> _What is required_:
Give back an exact copy of the entries beneath, minus the pictures.

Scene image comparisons
────────
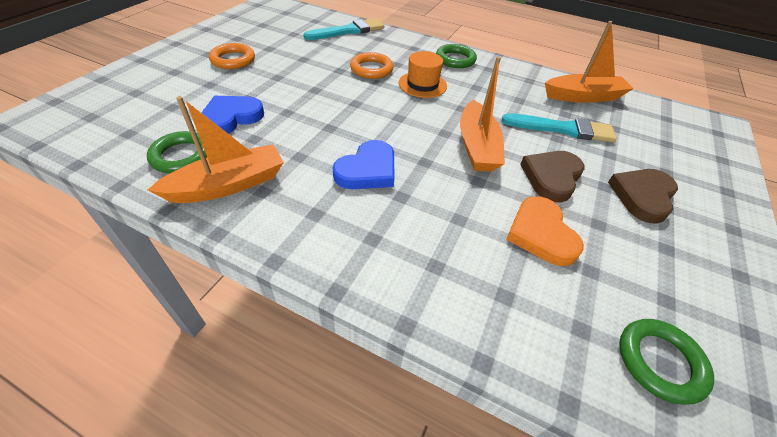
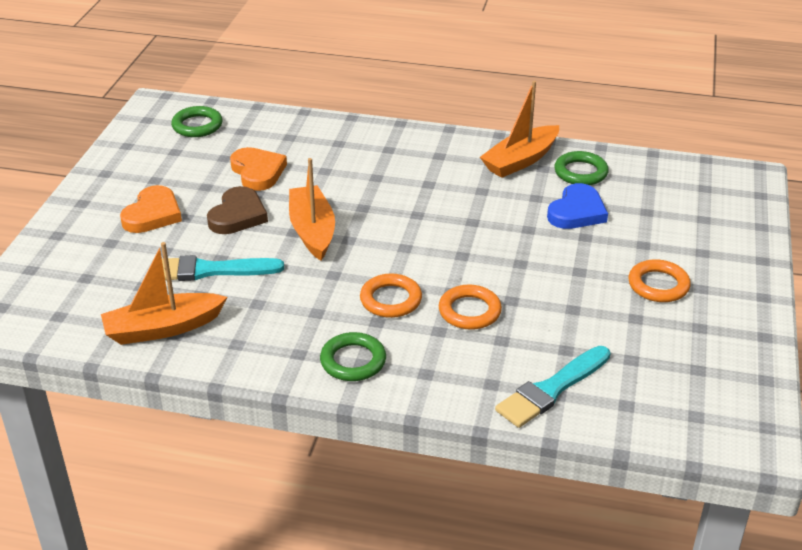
camera: 170 degrees right, 10 degrees down
blue heart [333,140,394,189] -> none
orange hat [398,51,447,98] -> orange ring [360,273,422,318]
brown heart [608,169,678,224] -> orange heart [120,185,182,233]

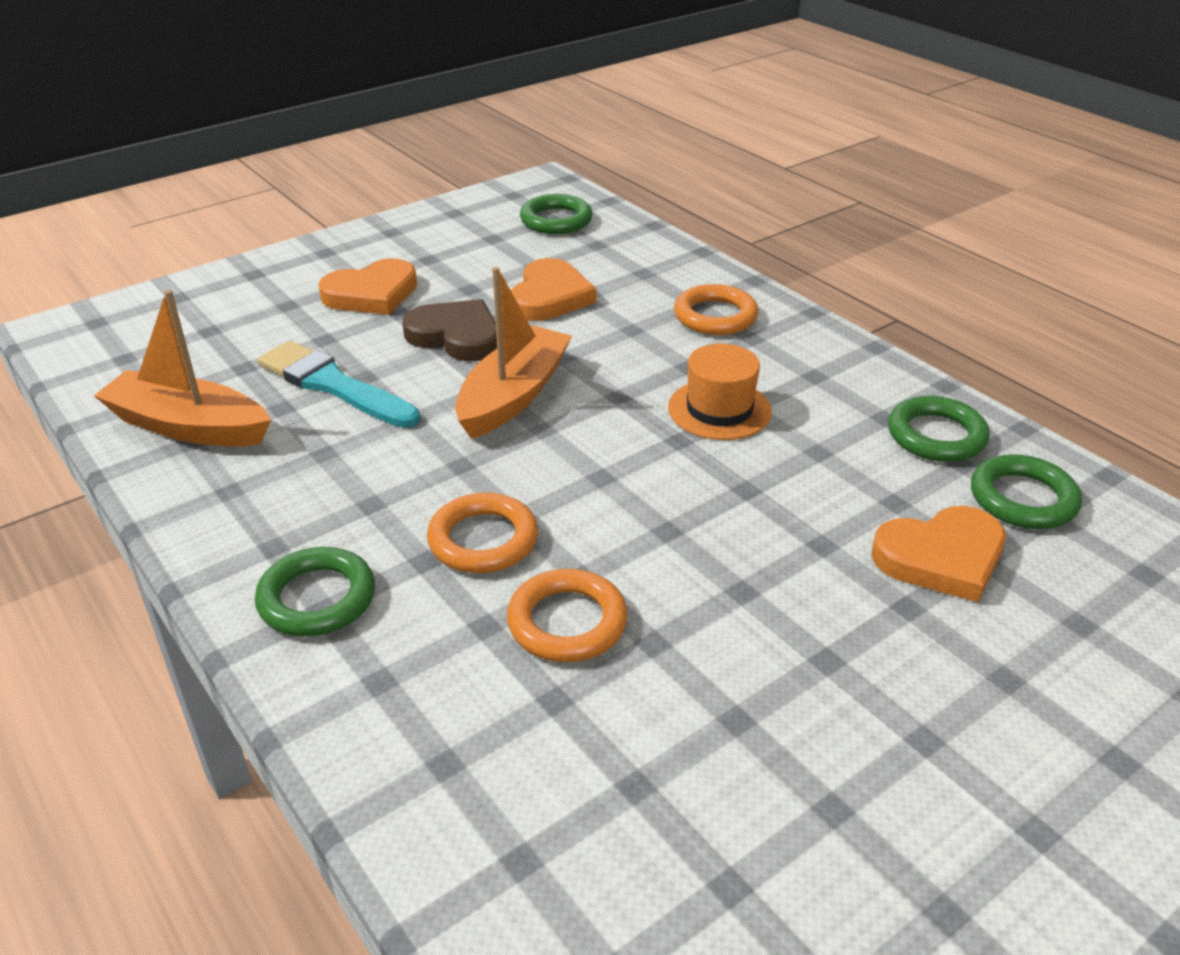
camera: 40 degrees right, 0 degrees up
brown heart [207,186,268,234] -> brown heart turned 120 degrees counterclockwise [402,299,497,361]
orange boat [480,81,559,178] -> green ring [888,396,990,462]
turquoise brush [495,346,610,428] -> none
blue heart [547,183,608,229] -> orange heart [871,506,1006,602]
orange ring [628,259,691,302] -> orange ring moved to [674,284,759,335]
none -> orange hat [668,344,772,440]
────────
> _Result of the exercise_:
camera: 170 degrees right, 10 degrees down
blue heart [333,140,394,189] -> none
orange hat [398,51,447,98] -> orange ring [360,273,422,318]
brown heart [608,169,678,224] -> orange heart [120,185,182,233]

camera: 40 degrees right, 0 degrees up
brown heart [207,186,268,234] -> brown heart turned 120 degrees counterclockwise [402,299,497,361]
orange boat [480,81,559,178] -> green ring [888,396,990,462]
turquoise brush [495,346,610,428] -> none
blue heart [547,183,608,229] -> orange heart [871,506,1006,602]
orange ring [628,259,691,302] -> orange ring moved to [674,284,759,335]
none -> orange hat [668,344,772,440]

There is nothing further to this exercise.